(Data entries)
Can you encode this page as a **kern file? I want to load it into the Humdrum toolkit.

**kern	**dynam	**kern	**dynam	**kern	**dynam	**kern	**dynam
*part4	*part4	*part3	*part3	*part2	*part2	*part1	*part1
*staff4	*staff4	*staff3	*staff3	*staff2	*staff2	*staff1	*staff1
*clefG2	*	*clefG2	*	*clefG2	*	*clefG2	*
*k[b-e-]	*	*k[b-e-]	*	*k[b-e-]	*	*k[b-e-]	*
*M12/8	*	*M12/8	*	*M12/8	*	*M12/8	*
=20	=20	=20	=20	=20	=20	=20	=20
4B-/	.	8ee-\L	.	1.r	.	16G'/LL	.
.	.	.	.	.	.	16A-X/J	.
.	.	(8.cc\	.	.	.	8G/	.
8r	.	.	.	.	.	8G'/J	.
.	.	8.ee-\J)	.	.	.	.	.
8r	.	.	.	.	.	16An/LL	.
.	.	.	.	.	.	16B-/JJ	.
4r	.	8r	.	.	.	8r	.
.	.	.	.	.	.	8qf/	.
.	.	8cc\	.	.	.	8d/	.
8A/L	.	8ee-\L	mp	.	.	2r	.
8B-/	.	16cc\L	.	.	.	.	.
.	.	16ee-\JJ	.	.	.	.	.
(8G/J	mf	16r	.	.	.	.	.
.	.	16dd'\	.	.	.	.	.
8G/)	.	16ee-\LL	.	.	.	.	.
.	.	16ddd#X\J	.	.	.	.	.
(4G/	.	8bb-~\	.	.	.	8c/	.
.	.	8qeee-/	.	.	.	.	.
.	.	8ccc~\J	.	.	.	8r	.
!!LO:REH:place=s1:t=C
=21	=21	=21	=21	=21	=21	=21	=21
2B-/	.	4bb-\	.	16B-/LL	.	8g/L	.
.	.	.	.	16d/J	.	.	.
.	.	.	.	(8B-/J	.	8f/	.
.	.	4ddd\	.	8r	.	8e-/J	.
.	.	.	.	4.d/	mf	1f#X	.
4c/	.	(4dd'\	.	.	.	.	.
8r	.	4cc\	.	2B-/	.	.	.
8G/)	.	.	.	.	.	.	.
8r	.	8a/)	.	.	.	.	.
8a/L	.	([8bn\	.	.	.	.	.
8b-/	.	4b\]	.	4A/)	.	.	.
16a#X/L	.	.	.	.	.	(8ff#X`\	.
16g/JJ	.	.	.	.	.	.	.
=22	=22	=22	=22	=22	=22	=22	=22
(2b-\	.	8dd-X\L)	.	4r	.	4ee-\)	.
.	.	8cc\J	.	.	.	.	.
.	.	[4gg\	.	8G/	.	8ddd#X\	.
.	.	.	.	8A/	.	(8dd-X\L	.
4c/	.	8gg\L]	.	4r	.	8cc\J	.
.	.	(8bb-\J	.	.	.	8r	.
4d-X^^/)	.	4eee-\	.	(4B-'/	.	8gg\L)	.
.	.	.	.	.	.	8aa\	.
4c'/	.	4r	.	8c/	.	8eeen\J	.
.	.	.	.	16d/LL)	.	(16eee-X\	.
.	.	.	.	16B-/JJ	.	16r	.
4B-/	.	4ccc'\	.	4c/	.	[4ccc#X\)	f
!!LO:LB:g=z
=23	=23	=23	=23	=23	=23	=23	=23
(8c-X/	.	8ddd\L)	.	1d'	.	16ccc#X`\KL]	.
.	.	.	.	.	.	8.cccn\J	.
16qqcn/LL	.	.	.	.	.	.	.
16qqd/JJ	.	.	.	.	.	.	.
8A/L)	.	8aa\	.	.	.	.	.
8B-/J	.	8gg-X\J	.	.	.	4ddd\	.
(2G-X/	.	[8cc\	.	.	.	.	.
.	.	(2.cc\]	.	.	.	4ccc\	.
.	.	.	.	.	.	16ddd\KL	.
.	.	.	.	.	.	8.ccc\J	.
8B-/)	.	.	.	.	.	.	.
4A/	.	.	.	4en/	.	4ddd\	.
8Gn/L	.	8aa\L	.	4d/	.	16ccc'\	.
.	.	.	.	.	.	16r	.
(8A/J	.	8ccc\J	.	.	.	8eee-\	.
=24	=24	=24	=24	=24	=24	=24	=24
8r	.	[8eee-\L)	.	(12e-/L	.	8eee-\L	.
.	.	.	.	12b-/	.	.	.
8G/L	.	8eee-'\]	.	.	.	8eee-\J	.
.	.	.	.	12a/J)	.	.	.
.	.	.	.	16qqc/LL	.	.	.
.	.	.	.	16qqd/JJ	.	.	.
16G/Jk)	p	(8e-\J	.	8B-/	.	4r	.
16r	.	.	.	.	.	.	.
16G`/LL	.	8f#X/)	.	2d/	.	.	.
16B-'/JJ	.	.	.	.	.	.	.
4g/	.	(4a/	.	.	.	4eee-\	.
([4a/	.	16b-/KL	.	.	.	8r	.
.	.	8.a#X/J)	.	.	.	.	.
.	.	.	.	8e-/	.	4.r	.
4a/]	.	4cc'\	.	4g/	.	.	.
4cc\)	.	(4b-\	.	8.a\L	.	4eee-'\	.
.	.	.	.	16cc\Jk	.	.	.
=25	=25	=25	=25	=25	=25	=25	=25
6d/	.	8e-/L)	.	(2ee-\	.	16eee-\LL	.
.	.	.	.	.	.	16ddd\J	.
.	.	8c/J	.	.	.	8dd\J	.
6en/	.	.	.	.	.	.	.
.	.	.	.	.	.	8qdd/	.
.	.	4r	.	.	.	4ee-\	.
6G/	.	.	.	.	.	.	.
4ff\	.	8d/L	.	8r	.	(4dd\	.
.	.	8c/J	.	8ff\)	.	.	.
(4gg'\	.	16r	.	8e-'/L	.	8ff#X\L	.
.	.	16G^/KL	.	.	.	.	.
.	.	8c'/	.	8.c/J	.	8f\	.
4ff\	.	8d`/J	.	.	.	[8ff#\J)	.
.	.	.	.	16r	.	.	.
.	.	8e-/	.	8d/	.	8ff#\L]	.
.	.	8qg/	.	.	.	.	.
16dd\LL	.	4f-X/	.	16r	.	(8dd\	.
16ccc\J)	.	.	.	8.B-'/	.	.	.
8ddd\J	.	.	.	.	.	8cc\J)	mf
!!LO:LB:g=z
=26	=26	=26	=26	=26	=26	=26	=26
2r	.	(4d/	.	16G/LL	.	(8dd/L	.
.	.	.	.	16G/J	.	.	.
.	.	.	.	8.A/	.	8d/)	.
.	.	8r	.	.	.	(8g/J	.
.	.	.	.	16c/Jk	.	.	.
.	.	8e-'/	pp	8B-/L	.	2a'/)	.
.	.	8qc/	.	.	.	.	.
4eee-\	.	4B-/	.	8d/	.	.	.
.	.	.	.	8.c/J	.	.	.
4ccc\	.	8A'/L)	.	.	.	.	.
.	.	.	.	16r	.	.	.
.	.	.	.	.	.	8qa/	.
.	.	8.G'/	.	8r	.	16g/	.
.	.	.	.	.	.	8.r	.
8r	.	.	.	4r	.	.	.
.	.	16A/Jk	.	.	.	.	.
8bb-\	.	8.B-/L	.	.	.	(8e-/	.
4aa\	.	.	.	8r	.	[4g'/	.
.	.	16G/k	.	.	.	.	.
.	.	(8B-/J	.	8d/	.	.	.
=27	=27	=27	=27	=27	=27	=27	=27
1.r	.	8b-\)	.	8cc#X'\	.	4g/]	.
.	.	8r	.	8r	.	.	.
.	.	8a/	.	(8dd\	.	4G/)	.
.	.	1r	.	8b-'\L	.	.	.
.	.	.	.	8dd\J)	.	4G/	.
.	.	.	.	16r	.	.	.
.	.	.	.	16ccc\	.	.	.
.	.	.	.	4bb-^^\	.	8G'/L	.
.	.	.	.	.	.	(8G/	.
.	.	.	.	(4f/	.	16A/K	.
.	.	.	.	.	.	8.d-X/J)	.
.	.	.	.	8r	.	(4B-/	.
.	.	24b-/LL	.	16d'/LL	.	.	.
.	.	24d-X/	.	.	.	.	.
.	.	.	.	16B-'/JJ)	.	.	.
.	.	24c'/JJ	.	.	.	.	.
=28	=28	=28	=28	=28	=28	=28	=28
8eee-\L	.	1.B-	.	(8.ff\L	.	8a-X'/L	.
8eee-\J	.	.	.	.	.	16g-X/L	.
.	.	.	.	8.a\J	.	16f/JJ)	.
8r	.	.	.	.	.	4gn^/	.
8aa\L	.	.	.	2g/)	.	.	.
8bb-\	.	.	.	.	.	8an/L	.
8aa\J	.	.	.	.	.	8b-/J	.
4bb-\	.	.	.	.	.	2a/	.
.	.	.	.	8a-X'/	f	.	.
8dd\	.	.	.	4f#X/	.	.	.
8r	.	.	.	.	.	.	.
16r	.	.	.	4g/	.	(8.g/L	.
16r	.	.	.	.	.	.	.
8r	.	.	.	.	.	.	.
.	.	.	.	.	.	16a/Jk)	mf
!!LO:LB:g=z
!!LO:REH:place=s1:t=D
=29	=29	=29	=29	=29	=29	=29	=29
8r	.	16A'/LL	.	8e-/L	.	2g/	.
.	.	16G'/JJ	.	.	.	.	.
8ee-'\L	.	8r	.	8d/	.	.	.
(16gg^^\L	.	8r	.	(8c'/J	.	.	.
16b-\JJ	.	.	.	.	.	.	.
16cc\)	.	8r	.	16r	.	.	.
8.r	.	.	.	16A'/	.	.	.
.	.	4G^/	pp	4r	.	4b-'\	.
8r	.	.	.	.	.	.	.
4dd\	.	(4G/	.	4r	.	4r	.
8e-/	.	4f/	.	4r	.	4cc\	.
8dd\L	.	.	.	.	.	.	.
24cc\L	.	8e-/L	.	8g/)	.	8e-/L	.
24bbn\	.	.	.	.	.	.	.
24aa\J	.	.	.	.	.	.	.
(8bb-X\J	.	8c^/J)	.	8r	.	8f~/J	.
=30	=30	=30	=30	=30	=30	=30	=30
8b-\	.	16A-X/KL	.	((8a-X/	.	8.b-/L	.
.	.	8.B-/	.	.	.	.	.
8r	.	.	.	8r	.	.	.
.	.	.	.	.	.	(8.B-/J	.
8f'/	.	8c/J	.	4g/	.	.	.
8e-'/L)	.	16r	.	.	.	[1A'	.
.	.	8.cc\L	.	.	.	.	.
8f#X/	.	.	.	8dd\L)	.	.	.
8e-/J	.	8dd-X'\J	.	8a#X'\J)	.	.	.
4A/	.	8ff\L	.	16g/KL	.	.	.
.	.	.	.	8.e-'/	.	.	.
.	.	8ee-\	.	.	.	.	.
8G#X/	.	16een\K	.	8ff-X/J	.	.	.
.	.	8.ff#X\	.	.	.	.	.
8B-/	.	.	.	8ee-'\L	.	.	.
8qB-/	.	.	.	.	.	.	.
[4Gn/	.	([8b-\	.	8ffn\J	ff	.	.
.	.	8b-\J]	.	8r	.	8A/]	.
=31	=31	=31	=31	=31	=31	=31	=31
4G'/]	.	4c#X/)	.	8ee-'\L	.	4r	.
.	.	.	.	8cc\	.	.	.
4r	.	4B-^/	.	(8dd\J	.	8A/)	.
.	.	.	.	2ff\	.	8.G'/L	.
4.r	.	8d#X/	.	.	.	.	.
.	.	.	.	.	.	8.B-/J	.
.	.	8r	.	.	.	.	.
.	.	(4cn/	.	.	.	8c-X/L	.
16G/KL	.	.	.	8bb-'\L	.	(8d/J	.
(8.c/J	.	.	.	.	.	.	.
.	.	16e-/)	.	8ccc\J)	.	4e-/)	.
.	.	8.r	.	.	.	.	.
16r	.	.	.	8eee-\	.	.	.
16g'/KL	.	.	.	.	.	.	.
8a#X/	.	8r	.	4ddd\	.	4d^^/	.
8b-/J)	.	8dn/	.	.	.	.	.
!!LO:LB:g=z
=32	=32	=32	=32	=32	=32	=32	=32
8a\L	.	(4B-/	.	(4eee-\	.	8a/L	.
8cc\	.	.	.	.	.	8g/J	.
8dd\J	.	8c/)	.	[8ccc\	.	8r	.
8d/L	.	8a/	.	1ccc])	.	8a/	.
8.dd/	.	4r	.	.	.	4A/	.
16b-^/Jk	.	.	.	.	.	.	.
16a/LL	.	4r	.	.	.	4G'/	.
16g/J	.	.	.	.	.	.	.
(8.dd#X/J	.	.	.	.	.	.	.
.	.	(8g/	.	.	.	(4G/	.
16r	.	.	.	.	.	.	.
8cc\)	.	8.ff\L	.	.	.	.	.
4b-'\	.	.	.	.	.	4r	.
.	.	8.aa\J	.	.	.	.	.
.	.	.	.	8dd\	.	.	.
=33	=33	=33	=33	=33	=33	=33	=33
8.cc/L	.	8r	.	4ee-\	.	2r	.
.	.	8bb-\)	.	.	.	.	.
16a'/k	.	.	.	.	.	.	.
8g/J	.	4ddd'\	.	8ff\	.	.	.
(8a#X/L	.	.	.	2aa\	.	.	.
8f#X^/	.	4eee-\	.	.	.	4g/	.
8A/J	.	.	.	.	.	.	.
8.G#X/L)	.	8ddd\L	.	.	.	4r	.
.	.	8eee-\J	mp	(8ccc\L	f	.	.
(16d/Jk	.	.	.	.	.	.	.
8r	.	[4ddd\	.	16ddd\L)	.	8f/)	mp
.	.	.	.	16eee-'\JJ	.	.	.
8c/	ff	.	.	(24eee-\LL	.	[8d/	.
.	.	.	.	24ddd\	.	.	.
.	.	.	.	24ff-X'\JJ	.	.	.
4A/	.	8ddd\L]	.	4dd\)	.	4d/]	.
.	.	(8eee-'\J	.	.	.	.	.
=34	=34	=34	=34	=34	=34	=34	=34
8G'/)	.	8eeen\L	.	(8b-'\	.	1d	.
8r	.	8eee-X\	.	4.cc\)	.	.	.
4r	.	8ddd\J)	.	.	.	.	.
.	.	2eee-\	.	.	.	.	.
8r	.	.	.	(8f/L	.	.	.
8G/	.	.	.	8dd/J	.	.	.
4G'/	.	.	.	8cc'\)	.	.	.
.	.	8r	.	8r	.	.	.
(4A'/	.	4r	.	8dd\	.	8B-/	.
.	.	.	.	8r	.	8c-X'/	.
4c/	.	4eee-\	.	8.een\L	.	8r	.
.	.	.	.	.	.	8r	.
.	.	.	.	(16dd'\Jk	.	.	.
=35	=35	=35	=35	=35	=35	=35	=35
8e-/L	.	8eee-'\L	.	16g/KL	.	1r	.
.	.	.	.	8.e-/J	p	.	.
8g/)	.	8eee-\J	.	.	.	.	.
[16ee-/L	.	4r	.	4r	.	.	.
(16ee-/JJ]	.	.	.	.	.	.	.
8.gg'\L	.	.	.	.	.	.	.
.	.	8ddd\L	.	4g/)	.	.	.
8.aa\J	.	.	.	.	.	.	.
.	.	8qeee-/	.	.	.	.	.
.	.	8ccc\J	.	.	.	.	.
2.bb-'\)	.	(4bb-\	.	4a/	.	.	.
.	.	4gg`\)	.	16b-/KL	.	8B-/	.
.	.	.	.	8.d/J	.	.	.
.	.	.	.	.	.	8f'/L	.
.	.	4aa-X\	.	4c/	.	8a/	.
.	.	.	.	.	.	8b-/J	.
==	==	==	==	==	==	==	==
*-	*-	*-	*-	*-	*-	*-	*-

# [OBJECTIVE]
Please return each line of the records that contains the string "kern".

# [EXERCISE OUTPUT]
Can you encode this page as a **kern file? I want to load it into the Humdrum toolkit.
**kern	**dynam	**kern	**dynam	**kern	**dynam	**kern	**dynam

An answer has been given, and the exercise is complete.